__Task directions__. Repeat the entries below exactly. Drop the pictures.

__Excerpted records__.
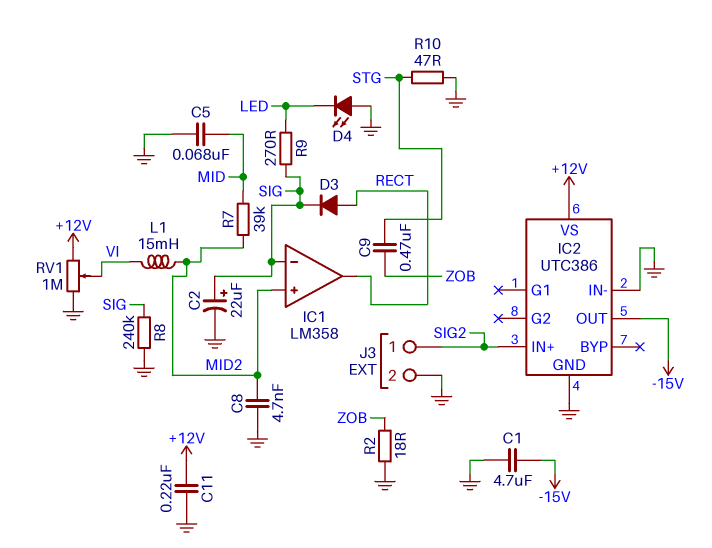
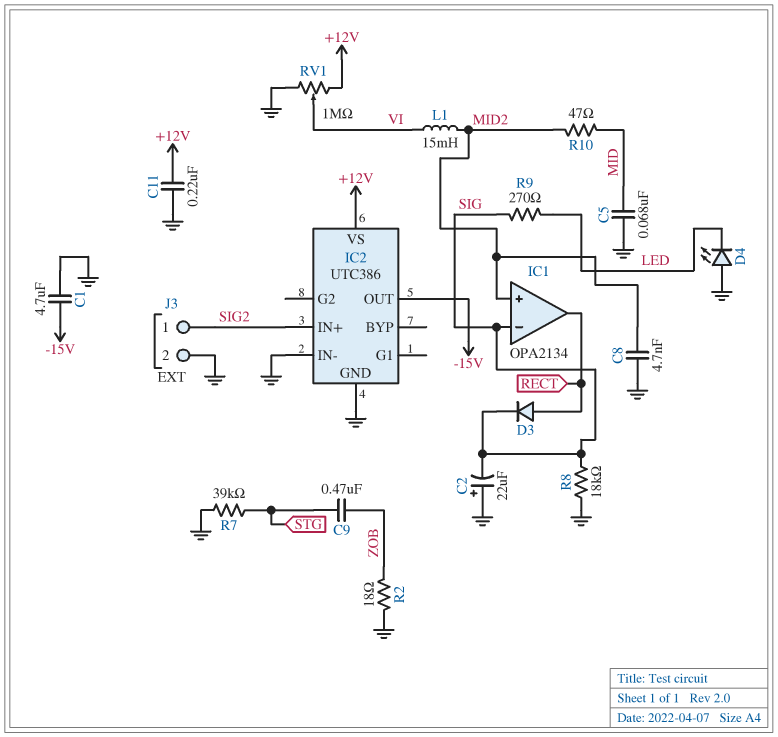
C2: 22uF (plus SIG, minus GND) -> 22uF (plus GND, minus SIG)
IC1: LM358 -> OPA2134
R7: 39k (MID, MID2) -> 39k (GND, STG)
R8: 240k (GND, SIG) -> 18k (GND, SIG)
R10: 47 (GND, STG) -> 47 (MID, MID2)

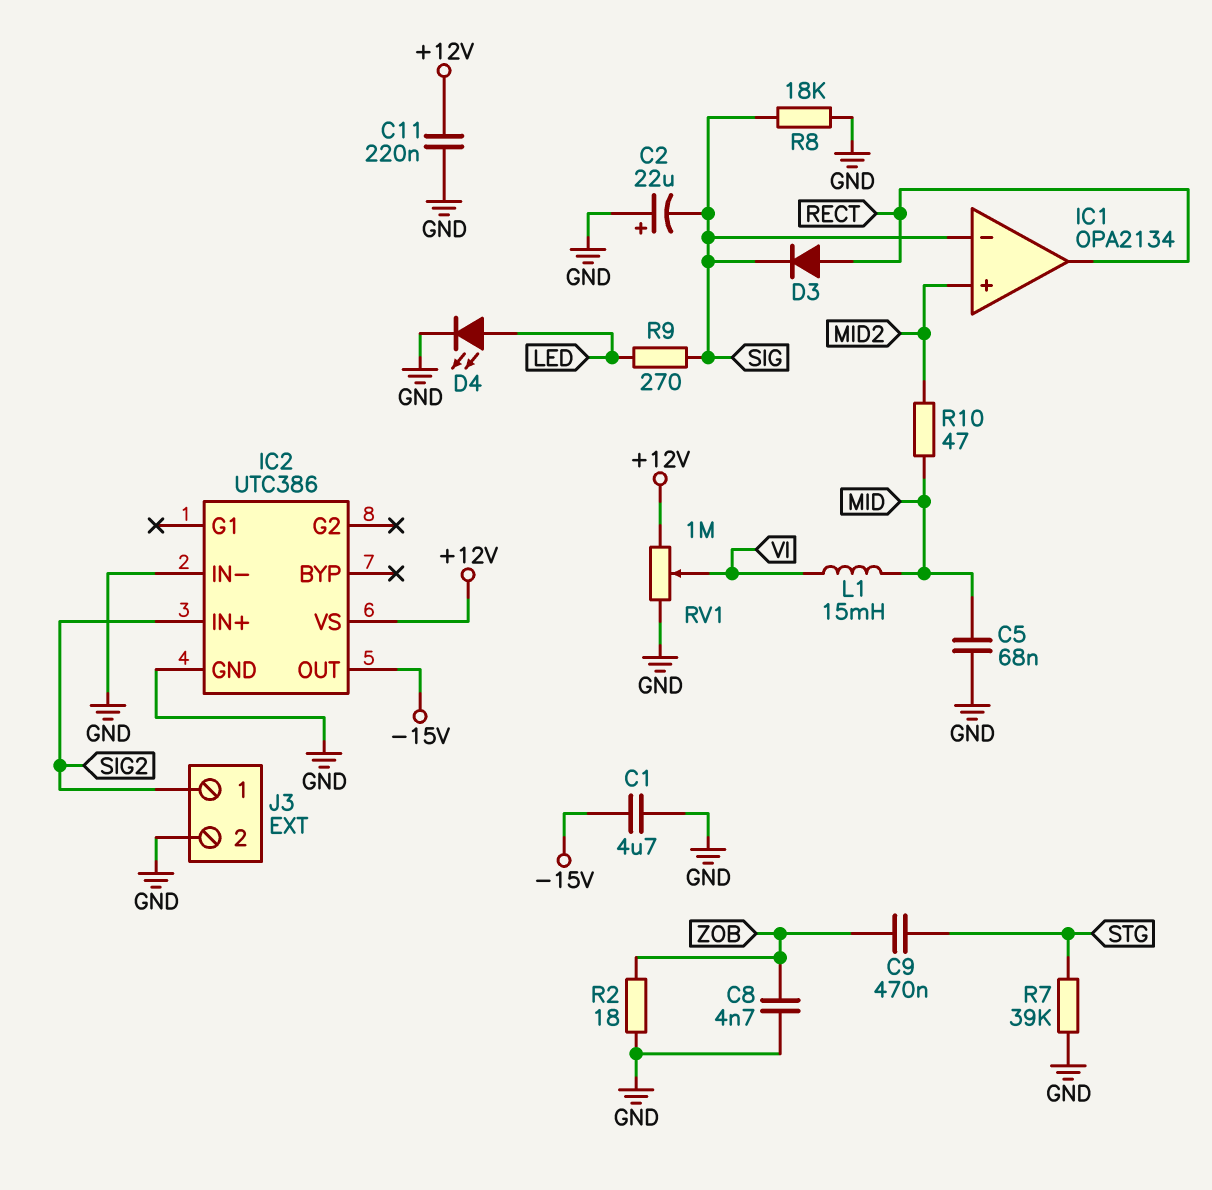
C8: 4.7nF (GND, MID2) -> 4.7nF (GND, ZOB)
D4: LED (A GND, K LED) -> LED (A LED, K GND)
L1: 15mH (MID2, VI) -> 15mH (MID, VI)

__Written answer__.
C2: 22uF (plus SIG, minus GND) -> 22uF (plus GND, minus SIG)
IC1: LM358 -> OPA2134
R7: 39k (MID, MID2) -> 39k (GND, STG)
R8: 240k (GND, SIG) -> 18k (GND, SIG)
R10: 47 (GND, STG) -> 47 (MID, MID2)

C8: 4.7nF (GND, MID2) -> 4.7nF (GND, ZOB)
D4: LED (A GND, K LED) -> LED (A LED, K GND)
L1: 15mH (MID2, VI) -> 15mH (MID, VI)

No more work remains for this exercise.